> **Data in this exercise**
□ □ □ □
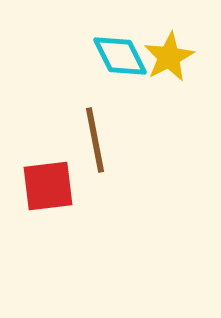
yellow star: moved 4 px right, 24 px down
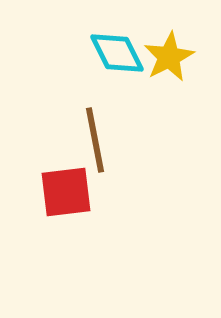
cyan diamond: moved 3 px left, 3 px up
red square: moved 18 px right, 6 px down
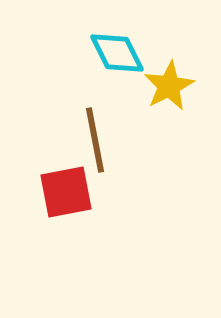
yellow star: moved 29 px down
red square: rotated 4 degrees counterclockwise
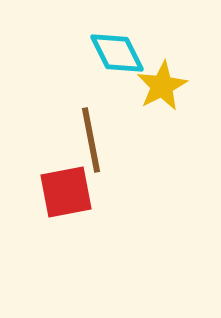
yellow star: moved 7 px left
brown line: moved 4 px left
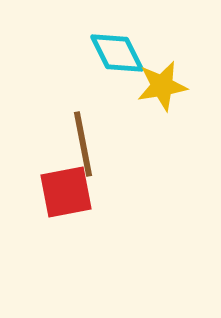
yellow star: rotated 18 degrees clockwise
brown line: moved 8 px left, 4 px down
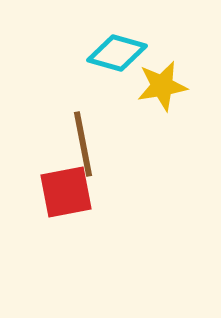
cyan diamond: rotated 48 degrees counterclockwise
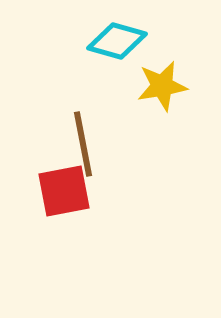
cyan diamond: moved 12 px up
red square: moved 2 px left, 1 px up
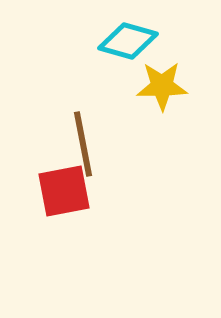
cyan diamond: moved 11 px right
yellow star: rotated 9 degrees clockwise
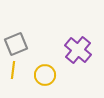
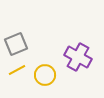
purple cross: moved 7 px down; rotated 12 degrees counterclockwise
yellow line: moved 4 px right; rotated 54 degrees clockwise
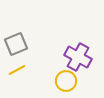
yellow circle: moved 21 px right, 6 px down
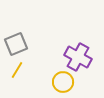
yellow line: rotated 30 degrees counterclockwise
yellow circle: moved 3 px left, 1 px down
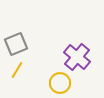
purple cross: moved 1 px left; rotated 12 degrees clockwise
yellow circle: moved 3 px left, 1 px down
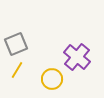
yellow circle: moved 8 px left, 4 px up
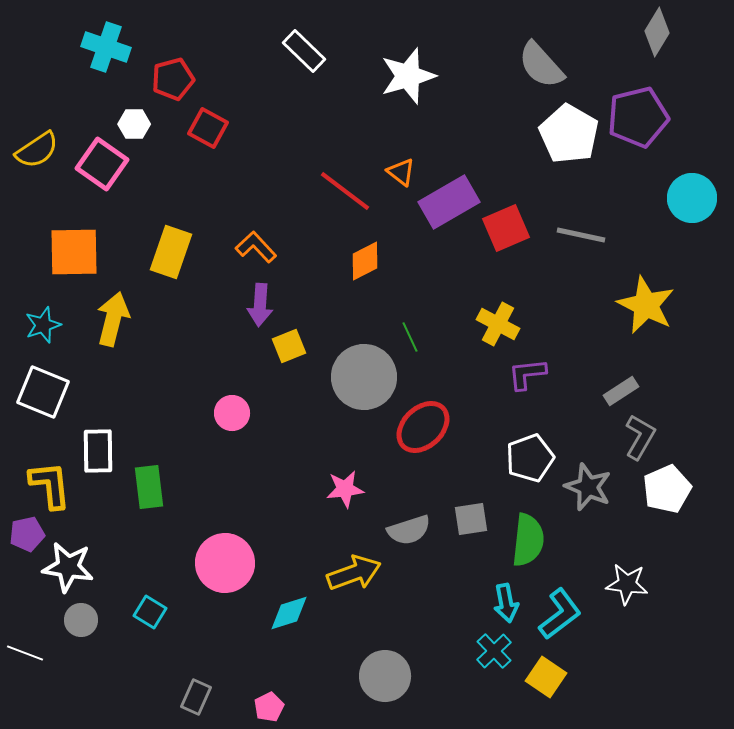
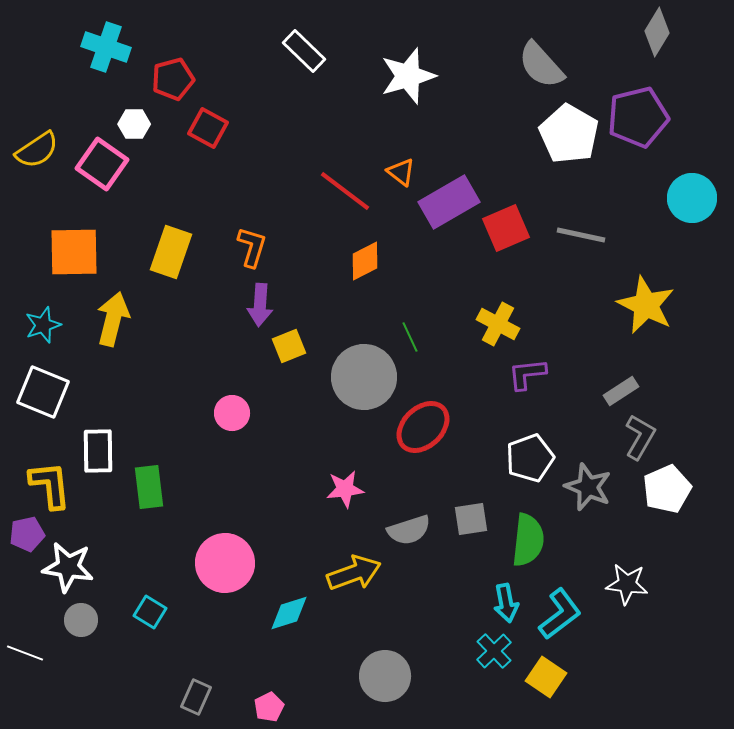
orange L-shape at (256, 247): moved 4 px left; rotated 60 degrees clockwise
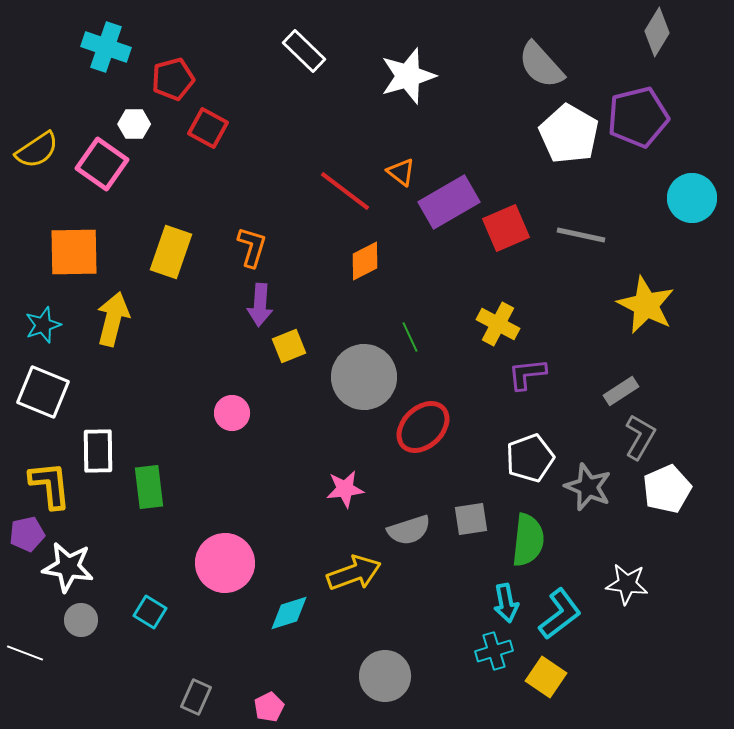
□ □ □ □
Turn the entries above into a Markdown table with the columns "Number" and "Text," giving each line its own row and skipping any blank lines. Leave the picture lines out of your answer.

> **Reply to the exercise**
| Number | Text |
|---|---|
| 1 | yellow star: moved 4 px right, 24 px down |
| 2 | cyan diamond: moved 3 px left, 3 px up |
| 3 | red square: moved 18 px right, 6 px down |
| 4 | yellow star: moved 29 px down |
| 5 | red square: rotated 4 degrees counterclockwise |
| 6 | yellow star: moved 7 px left |
| 7 | brown line: moved 4 px left |
| 8 | yellow star: rotated 18 degrees clockwise |
| 9 | brown line: moved 8 px left, 4 px down |
| 10 | cyan diamond: rotated 48 degrees counterclockwise |
| 11 | cyan diamond: moved 12 px up |
| 12 | red square: moved 2 px left, 1 px up |
| 13 | cyan diamond: moved 11 px right |
| 14 | yellow star: rotated 9 degrees clockwise |
| 15 | purple cross: moved 7 px down; rotated 12 degrees counterclockwise |
| 16 | yellow line: moved 4 px right; rotated 54 degrees clockwise |
| 17 | yellow circle: moved 21 px right, 6 px down |
| 18 | yellow line: rotated 30 degrees counterclockwise |
| 19 | yellow circle: moved 3 px left, 1 px down |
| 20 | purple cross: moved 1 px left; rotated 12 degrees clockwise |
| 21 | yellow circle: moved 3 px left, 1 px down |
| 22 | yellow circle: moved 8 px left, 4 px up |
| 23 | orange L-shape at (256, 247): moved 4 px left; rotated 60 degrees clockwise |